## WHAT IS BEING ASKED
Return the full set of entries precisely. Do not carry over any pictures.

[Data records]
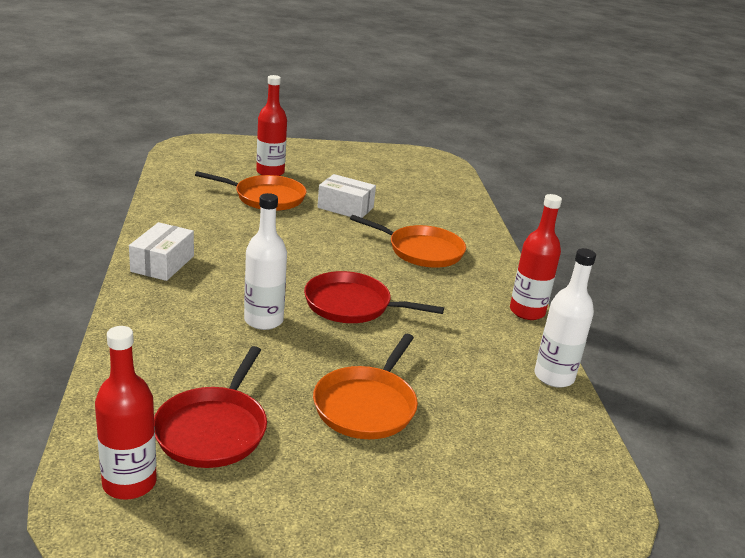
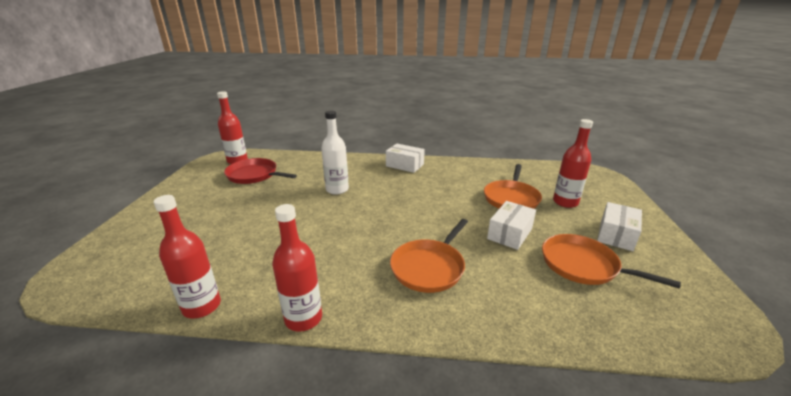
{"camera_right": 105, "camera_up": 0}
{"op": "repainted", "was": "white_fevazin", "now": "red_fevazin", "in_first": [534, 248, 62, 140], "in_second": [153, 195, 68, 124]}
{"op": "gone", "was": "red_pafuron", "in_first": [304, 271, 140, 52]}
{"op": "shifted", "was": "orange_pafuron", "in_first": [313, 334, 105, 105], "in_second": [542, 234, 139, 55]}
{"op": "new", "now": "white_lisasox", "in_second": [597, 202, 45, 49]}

## WRITTEN RESPONSE
{"camera_right": 105, "camera_up": 0}
{"op": "repainted", "was": "white_fevazin", "now": "red_fevazin", "in_first": [534, 248, 62, 140], "in_second": [153, 195, 68, 124]}
{"op": "gone", "was": "red_pafuron", "in_first": [304, 271, 140, 52]}
{"op": "shifted", "was": "orange_pafuron", "in_first": [313, 334, 105, 105], "in_second": [542, 234, 139, 55]}
{"op": "new", "now": "white_lisasox", "in_second": [597, 202, 45, 49]}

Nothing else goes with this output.